Coordinate-based change listings:
————
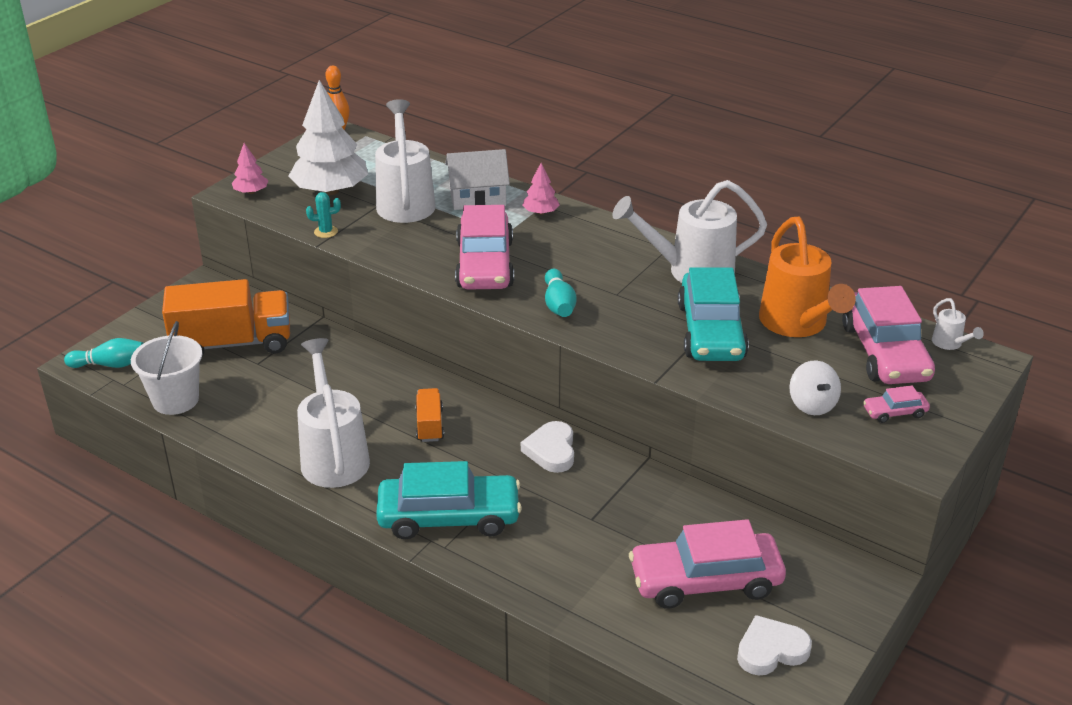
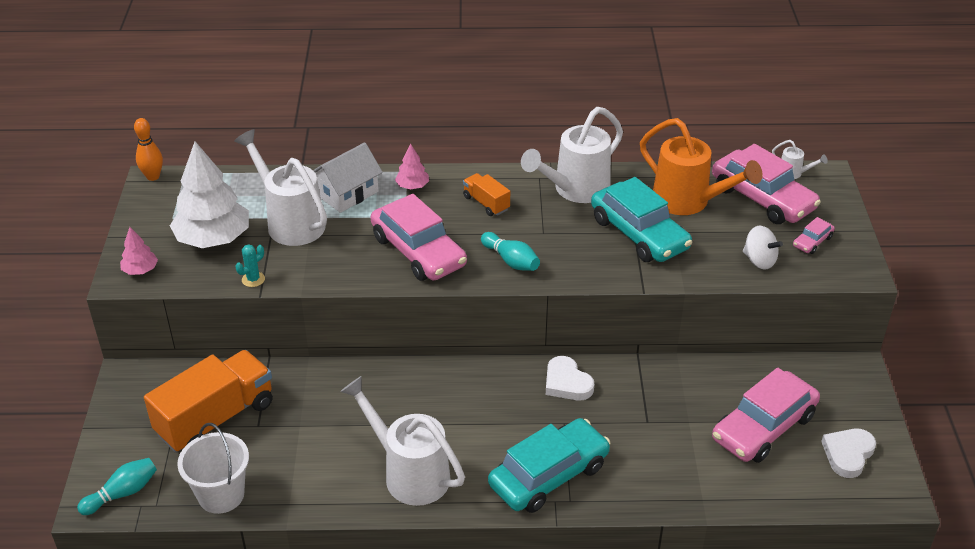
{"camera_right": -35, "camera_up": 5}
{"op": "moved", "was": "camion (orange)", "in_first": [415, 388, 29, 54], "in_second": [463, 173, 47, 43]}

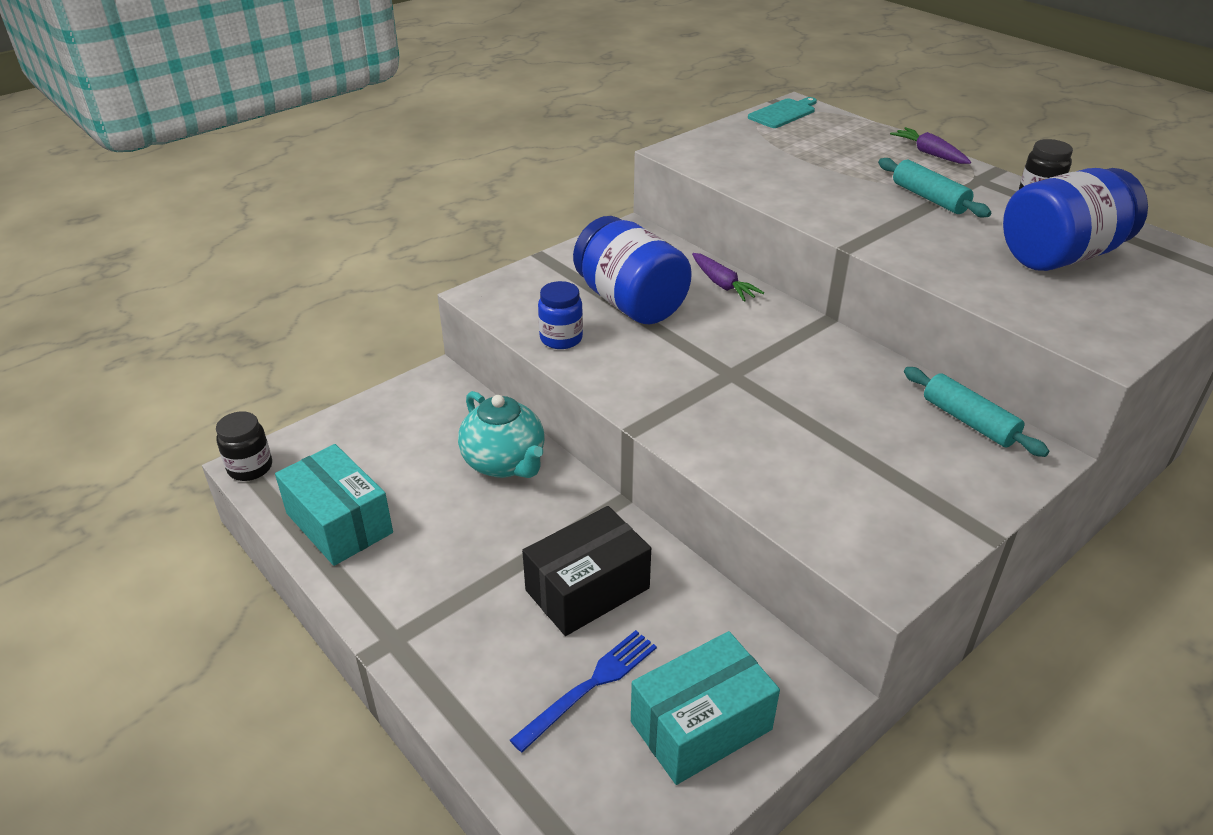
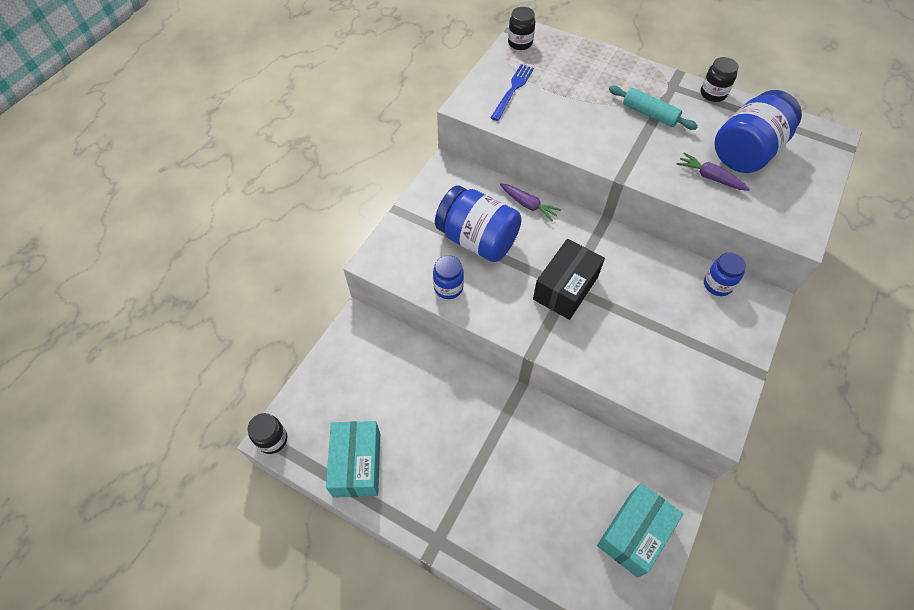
{"camera_right": -20, "camera_up": 20}
{"op": "replaced", "was": "planche à découper (turquoise)", "now": "bocal (noir)", "in_first": [748, 97, 69, 31], "in_second": [508, 7, 27, 43]}
{"op": "moved", "was": "carotte (violet)", "in_first": [890, 127, 81, 37], "in_second": [677, 152, 73, 39]}
{"op": "replaced", "was": "rouleau à pâtisserie (turquoise)", "now": "bocal (bleu)", "in_first": [904, 367, 145, 90], "in_second": [704, 252, 42, 44]}
{"op": "removed", "was": "théière (turquoise)", "in_first": [458, 391, 86, 87]}
{"op": "turned", "was": "boîte (turquoise)", "in_first": [275, 444, 118, 122], "in_second": [326, 421, 54, 77], "clockwise": 60}
{"op": "moved", "was": "boîte (noir)", "in_first": [522, 506, 129, 130], "in_second": [533, 239, 72, 81]}
{"op": "moved", "was": "fourchette (bleu)", "in_first": [510, 630, 147, 122], "in_second": [490, 64, 44, 57]}

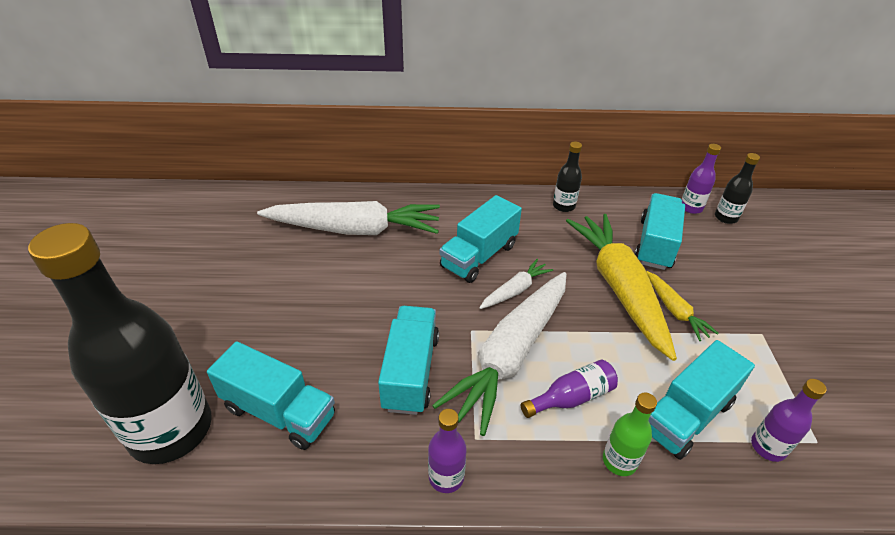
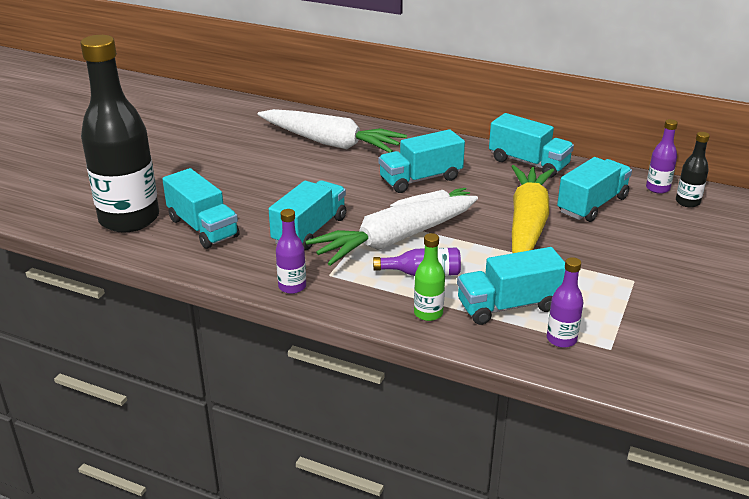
{"camera_right": 25, "camera_up": -10}
{"op": "replaced", "was": "bouteille (noir)", "now": "camion (turquoise)", "in_first": [553, 142, 29, 70], "in_second": [489, 113, 85, 65]}
{"op": "removed", "was": "carotte (jaune)", "in_first": [646, 271, 73, 70]}

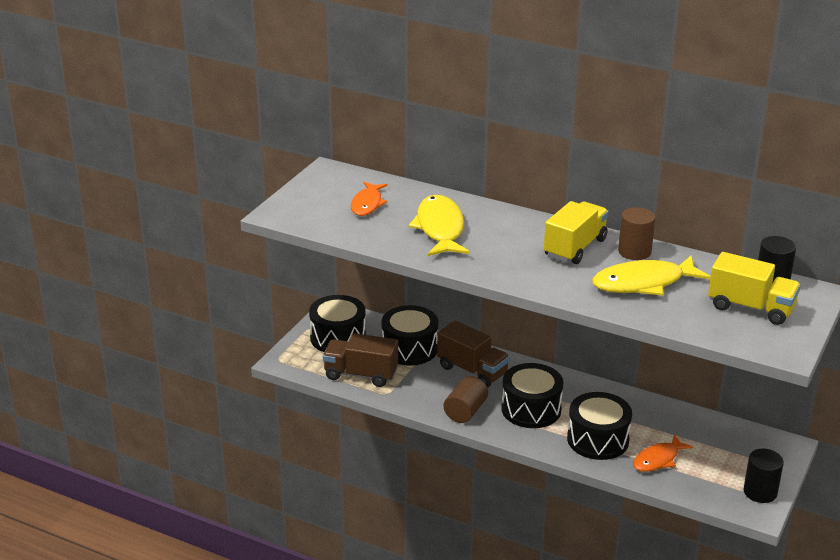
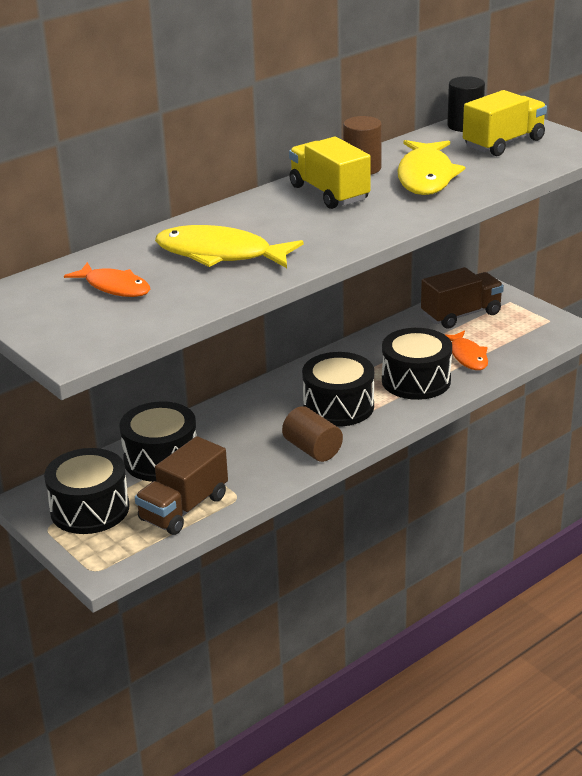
{"camera_right": -65, "camera_up": 0}
{"op": "moved", "was": "camion (marron)", "in_first": [437, 321, 73, 67], "in_second": [421, 267, 83, 62]}
{"op": "removed", "was": "cylindre (noir)", "in_first": [743, 449, 41, 54]}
————
» PROBLEM
Repeat each line above exactly as it reads, omitting any pictures.

» RESULT OF THE EXERCISE
{"camera_right": -35, "camera_up": 5}
{"op": "moved", "was": "camion (orange)", "in_first": [415, 388, 29, 54], "in_second": [463, 173, 47, 43]}

{"camera_right": -20, "camera_up": 20}
{"op": "replaced", "was": "planche à découper (turquoise)", "now": "bocal (noir)", "in_first": [748, 97, 69, 31], "in_second": [508, 7, 27, 43]}
{"op": "moved", "was": "carotte (violet)", "in_first": [890, 127, 81, 37], "in_second": [677, 152, 73, 39]}
{"op": "replaced", "was": "rouleau à pâtisserie (turquoise)", "now": "bocal (bleu)", "in_first": [904, 367, 145, 90], "in_second": [704, 252, 42, 44]}
{"op": "removed", "was": "théière (turquoise)", "in_first": [458, 391, 86, 87]}
{"op": "turned", "was": "boîte (turquoise)", "in_first": [275, 444, 118, 122], "in_second": [326, 421, 54, 77], "clockwise": 60}
{"op": "moved", "was": "boîte (noir)", "in_first": [522, 506, 129, 130], "in_second": [533, 239, 72, 81]}
{"op": "moved", "was": "fourchette (bleu)", "in_first": [510, 630, 147, 122], "in_second": [490, 64, 44, 57]}

{"camera_right": 25, "camera_up": -10}
{"op": "replaced", "was": "bouteille (noir)", "now": "camion (turquoise)", "in_first": [553, 142, 29, 70], "in_second": [489, 113, 85, 65]}
{"op": "removed", "was": "carotte (jaune)", "in_first": [646, 271, 73, 70]}

{"camera_right": -65, "camera_up": 0}
{"op": "moved", "was": "camion (marron)", "in_first": [437, 321, 73, 67], "in_second": [421, 267, 83, 62]}
{"op": "removed", "was": "cylindre (noir)", "in_first": [743, 449, 41, 54]}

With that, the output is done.